Given information section start

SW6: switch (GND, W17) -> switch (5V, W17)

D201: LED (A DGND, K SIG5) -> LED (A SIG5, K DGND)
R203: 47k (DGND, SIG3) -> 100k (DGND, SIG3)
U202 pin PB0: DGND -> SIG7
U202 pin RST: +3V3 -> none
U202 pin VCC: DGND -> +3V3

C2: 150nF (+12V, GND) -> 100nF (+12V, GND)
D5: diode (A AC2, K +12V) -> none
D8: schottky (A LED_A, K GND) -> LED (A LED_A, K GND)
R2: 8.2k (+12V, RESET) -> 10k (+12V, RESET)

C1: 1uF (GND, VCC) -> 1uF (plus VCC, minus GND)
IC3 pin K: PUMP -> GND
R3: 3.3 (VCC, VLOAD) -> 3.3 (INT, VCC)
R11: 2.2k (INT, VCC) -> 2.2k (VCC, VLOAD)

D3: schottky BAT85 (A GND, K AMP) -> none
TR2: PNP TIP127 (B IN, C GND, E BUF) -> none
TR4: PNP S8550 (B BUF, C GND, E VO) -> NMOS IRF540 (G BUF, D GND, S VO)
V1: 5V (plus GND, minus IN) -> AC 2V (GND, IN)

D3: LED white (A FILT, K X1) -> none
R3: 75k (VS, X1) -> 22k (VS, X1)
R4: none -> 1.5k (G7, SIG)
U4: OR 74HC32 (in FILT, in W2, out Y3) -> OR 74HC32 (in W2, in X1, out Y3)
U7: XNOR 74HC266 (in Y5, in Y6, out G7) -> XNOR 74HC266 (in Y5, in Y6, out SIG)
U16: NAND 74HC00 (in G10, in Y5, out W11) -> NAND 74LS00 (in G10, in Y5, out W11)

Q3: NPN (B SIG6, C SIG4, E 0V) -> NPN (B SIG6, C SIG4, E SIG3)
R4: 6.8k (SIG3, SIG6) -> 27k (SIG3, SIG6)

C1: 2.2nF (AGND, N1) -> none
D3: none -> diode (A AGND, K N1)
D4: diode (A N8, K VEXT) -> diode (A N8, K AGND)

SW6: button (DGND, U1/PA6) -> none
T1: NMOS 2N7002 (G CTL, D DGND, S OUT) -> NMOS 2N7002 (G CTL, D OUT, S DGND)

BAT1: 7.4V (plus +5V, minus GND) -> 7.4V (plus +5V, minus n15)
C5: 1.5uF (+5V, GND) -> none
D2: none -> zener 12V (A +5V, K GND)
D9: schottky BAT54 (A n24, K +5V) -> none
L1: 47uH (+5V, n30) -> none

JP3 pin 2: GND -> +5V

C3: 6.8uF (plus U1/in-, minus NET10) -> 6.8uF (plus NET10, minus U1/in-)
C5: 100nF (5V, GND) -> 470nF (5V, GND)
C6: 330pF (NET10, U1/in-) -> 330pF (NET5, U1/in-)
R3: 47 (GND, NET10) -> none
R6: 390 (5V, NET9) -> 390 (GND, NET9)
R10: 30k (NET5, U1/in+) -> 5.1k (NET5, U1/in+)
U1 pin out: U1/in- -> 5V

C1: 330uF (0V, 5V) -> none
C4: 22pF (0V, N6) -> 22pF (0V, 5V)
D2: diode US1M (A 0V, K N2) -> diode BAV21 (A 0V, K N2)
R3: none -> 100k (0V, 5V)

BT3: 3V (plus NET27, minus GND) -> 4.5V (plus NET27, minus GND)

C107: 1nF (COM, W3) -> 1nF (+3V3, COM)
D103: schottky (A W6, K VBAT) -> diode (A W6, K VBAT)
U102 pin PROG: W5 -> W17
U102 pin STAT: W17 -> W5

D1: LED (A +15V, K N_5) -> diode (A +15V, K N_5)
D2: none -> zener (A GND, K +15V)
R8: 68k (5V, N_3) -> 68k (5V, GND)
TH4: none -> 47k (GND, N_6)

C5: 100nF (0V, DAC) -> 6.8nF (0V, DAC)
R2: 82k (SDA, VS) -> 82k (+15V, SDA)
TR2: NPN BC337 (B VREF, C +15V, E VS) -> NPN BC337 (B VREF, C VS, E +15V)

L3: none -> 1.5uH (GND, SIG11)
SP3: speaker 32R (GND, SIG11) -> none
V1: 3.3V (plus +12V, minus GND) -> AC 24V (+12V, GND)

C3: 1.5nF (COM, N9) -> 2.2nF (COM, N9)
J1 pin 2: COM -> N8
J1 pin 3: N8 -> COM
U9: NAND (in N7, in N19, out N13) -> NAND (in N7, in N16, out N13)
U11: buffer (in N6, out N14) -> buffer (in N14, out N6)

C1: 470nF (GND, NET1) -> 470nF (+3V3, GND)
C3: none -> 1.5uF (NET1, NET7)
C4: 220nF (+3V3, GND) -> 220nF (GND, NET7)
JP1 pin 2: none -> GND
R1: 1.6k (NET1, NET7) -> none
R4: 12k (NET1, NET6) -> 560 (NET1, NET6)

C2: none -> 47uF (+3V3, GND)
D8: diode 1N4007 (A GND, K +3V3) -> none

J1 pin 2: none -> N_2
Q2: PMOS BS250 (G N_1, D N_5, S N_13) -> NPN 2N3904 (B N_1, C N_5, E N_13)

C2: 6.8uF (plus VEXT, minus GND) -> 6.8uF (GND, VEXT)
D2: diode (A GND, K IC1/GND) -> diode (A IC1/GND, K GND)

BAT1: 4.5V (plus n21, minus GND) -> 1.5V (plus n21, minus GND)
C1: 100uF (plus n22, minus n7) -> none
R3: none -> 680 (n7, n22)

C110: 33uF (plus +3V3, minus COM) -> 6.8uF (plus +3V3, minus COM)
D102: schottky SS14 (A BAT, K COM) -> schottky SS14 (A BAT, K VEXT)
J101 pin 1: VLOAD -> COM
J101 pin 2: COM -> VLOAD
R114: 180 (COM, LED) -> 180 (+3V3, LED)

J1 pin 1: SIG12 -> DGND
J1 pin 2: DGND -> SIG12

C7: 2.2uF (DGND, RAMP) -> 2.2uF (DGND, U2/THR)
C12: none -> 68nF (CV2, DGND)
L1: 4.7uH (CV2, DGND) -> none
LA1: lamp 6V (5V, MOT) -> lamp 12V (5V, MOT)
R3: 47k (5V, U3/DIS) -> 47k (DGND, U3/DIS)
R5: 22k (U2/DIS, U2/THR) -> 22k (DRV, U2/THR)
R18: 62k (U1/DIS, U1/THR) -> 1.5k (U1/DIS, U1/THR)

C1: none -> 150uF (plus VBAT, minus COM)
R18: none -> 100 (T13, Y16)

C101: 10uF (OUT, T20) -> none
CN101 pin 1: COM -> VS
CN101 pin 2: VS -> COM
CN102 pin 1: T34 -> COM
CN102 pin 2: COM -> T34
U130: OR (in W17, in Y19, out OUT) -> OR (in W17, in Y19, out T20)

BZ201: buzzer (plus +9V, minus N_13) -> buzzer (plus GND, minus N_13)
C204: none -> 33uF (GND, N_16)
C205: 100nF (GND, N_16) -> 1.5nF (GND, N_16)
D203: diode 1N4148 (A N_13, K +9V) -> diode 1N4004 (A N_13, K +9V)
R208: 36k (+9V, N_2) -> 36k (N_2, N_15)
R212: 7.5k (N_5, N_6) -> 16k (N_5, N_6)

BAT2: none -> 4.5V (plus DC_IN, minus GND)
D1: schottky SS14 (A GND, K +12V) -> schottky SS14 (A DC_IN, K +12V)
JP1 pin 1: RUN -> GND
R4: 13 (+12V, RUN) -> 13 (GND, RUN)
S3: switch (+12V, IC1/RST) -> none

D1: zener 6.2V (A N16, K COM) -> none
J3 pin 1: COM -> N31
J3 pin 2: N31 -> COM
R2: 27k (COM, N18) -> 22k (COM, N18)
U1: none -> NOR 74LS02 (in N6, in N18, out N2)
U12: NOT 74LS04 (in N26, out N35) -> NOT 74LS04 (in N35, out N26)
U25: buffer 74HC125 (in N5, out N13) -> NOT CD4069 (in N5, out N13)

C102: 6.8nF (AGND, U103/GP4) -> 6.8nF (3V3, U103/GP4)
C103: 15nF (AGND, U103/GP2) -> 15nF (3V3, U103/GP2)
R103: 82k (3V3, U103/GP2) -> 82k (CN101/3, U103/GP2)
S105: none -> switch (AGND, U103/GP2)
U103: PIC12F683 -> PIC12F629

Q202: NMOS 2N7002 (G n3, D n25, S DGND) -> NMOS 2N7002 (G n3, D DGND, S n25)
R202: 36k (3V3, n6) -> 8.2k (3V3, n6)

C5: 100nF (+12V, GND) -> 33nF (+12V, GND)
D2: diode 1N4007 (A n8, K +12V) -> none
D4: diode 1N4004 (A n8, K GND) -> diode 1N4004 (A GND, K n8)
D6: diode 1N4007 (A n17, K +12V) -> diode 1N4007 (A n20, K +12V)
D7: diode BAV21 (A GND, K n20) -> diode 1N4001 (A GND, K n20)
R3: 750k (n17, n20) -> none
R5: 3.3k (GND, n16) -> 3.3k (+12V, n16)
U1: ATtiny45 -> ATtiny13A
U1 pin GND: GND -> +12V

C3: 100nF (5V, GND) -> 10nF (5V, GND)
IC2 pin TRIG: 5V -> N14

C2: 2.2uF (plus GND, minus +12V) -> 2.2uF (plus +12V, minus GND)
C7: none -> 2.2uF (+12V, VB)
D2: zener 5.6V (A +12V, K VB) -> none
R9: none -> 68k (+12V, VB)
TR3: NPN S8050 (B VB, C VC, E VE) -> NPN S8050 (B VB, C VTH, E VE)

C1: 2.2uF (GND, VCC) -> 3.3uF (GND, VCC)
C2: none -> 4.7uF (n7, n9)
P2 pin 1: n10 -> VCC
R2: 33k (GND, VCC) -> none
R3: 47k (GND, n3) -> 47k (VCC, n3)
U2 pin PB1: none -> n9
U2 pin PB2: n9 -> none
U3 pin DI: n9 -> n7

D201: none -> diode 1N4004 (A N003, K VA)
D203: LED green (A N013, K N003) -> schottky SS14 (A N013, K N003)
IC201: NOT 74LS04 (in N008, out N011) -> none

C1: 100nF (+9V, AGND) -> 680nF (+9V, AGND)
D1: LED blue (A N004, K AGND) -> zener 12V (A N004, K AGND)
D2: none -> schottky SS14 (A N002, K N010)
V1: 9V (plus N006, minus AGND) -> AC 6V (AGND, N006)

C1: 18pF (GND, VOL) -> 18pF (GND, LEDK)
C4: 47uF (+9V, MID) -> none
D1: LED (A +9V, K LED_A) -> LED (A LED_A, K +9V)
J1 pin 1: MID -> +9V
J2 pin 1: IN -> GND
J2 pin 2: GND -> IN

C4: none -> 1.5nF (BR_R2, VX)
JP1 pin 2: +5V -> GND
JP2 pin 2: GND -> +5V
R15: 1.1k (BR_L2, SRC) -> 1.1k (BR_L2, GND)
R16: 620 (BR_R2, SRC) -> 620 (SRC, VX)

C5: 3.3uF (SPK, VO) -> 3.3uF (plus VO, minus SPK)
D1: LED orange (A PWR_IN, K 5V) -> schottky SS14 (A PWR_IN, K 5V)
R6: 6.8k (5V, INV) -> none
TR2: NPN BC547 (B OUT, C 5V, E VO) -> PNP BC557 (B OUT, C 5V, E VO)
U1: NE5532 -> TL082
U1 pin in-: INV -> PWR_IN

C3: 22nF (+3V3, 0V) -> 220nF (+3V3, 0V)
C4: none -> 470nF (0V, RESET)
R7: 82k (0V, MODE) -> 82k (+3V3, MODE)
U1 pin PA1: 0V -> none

Given information section end

### What needs to be done:
Write out exactly the lines above between the line with "R202: 36k (3V3, n6) -> 8.2k (3V3, n6)" and the line with "D7: diode BAV21", inclusive, and nothing beyond them.

### Exercise answer:
R202: 36k (3V3, n6) -> 8.2k (3V3, n6)

C5: 100nF (+12V, GND) -> 33nF (+12V, GND)
D2: diode 1N4007 (A n8, K +12V) -> none
D4: diode 1N4004 (A n8, K GND) -> diode 1N4004 (A GND, K n8)
D6: diode 1N4007 (A n17, K +12V) -> diode 1N4007 (A n20, K +12V)
D7: diode BAV21 (A GND, K n20) -> diode 1N4001 (A GND, K n20)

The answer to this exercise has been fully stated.